Task goal => One range is to be output from the listing below, exactly as written: the line with "none -> purple drum [438,164,497,231]" to the line with "black padlock [492,38,522,75]", both kept.

Record extracts =>
________

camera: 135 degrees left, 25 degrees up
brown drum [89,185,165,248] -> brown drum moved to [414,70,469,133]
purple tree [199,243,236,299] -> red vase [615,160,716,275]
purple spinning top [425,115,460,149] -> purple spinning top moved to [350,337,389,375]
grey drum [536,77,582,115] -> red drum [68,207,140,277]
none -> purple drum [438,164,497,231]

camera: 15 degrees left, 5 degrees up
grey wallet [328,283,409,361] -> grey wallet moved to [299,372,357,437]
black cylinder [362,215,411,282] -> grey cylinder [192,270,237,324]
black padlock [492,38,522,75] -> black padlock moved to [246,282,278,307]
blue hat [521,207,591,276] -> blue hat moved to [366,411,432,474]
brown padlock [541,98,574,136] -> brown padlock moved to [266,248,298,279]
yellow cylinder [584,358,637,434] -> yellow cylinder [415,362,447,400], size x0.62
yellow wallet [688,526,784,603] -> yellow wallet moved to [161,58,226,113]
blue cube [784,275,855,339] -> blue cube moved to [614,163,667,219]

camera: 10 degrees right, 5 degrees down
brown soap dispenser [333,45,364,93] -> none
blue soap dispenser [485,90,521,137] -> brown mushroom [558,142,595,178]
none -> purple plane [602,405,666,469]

________

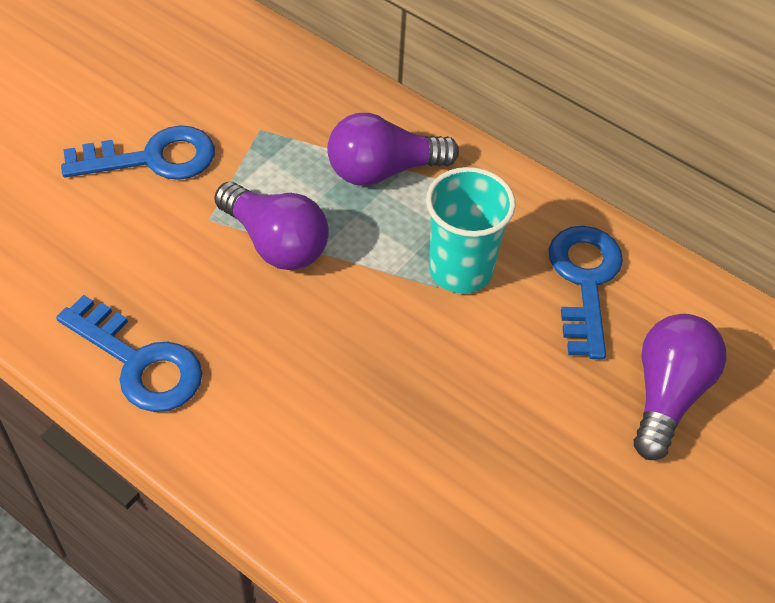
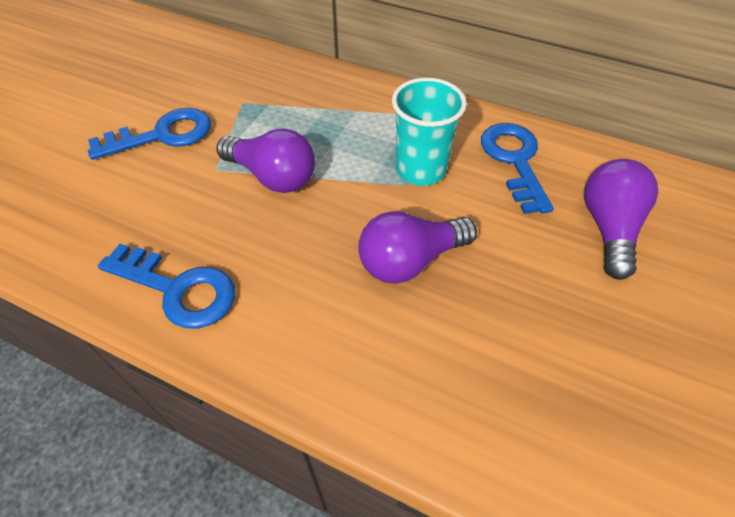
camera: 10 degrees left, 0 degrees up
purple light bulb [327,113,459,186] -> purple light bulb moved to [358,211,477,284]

________

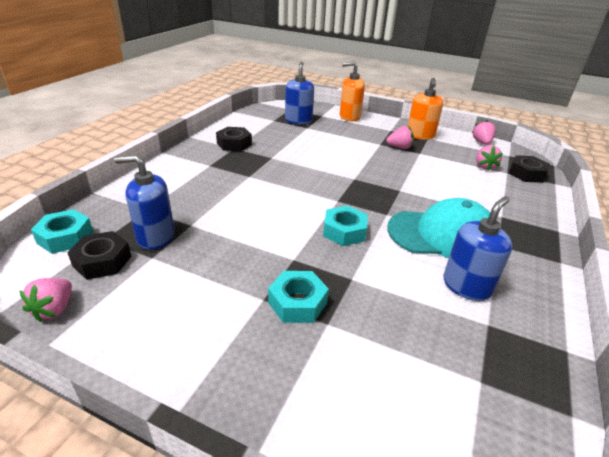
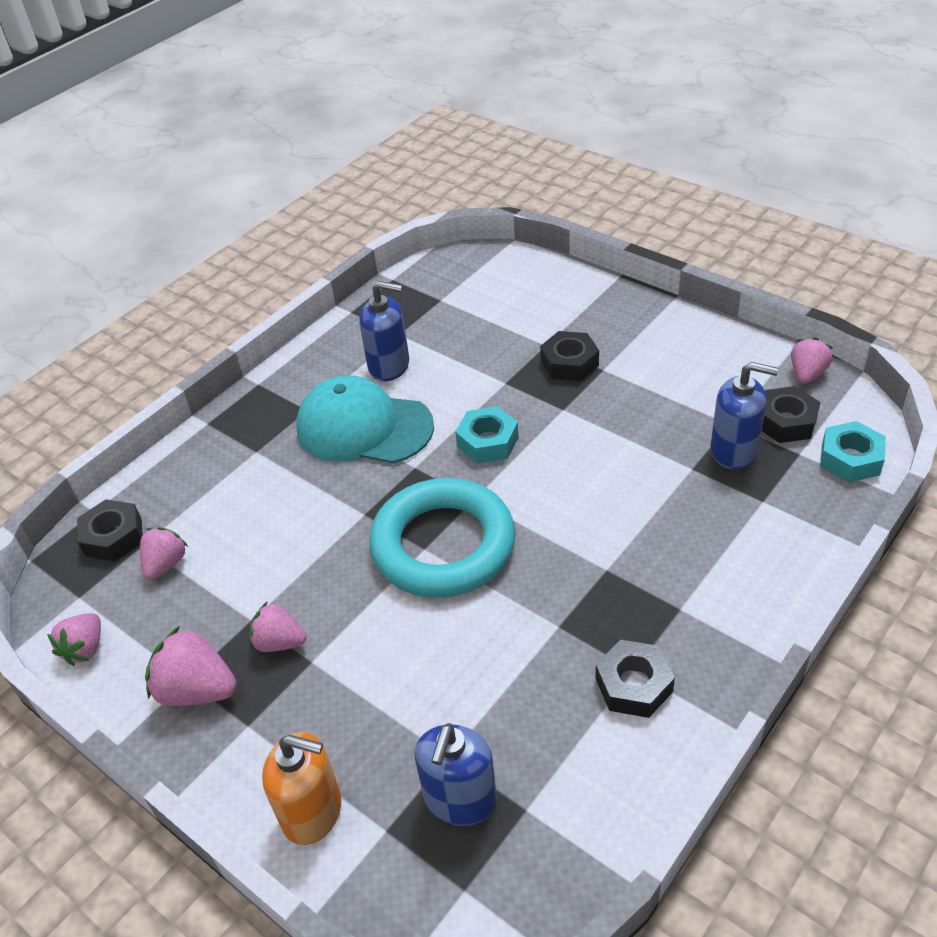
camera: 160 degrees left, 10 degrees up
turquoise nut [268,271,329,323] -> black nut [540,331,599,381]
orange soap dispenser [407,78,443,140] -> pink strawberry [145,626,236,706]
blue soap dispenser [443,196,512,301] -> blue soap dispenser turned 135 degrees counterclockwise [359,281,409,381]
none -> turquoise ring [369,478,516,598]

________

Output for this exercise =>
none -> purple drum [438,164,497,231]

camera: 15 degrees left, 5 degrees up
grey wallet [328,283,409,361] -> grey wallet moved to [299,372,357,437]
black cylinder [362,215,411,282] -> grey cylinder [192,270,237,324]
black padlock [492,38,522,75] -> black padlock moved to [246,282,278,307]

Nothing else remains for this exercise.